= Instructions to follow =
Each line of the listing that contains "from" should be found and copied.

+++ Data for processing +++

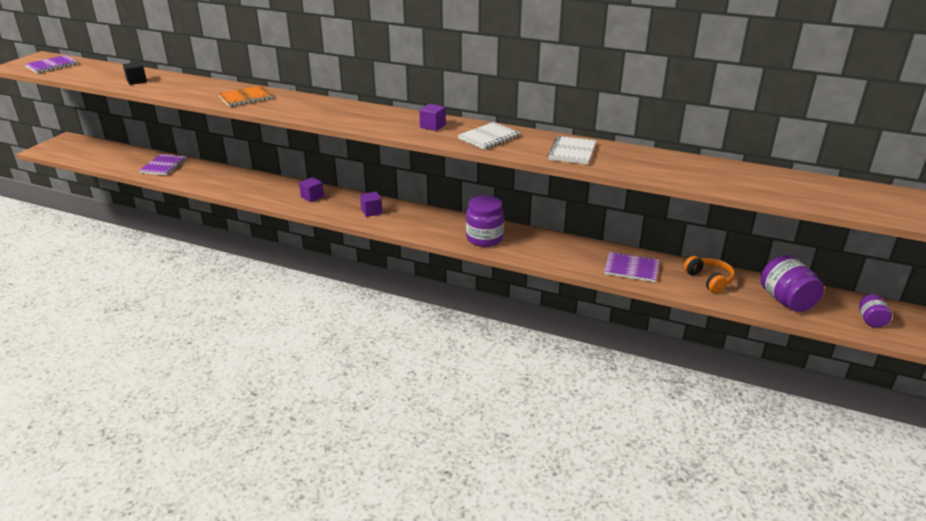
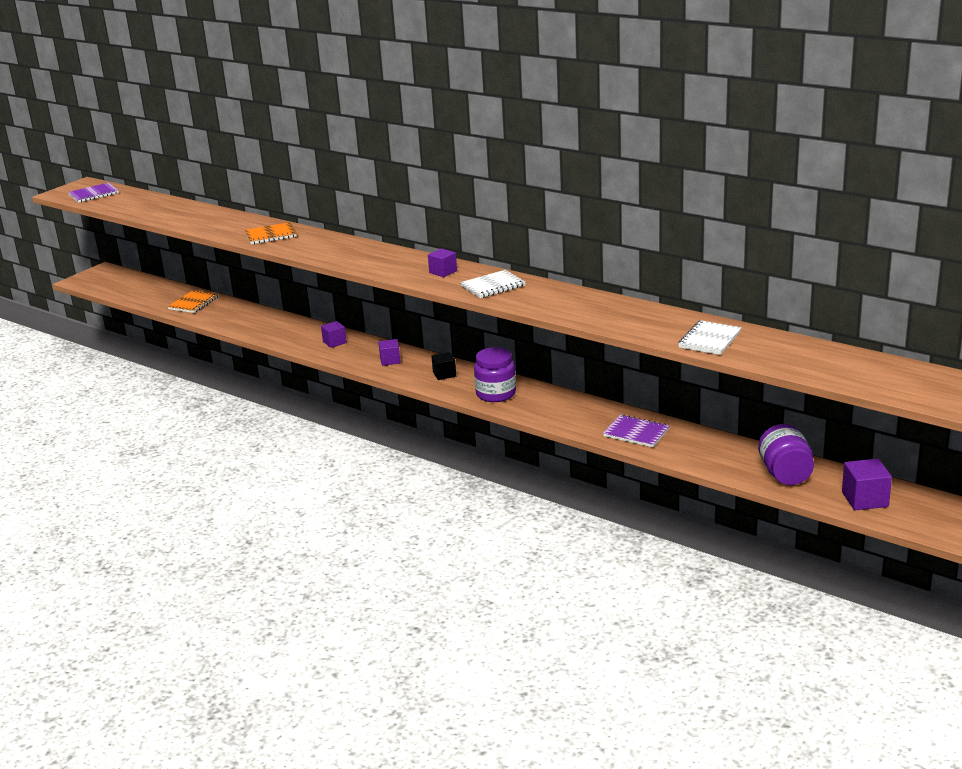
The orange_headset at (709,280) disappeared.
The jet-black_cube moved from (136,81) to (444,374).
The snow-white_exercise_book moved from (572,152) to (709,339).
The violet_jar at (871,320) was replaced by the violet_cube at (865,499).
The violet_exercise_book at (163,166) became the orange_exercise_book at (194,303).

+++

= Solution to this problem =
The jet-black_cube moved from (136,81) to (444,374).
The snow-white_exercise_book moved from (572,152) to (709,339).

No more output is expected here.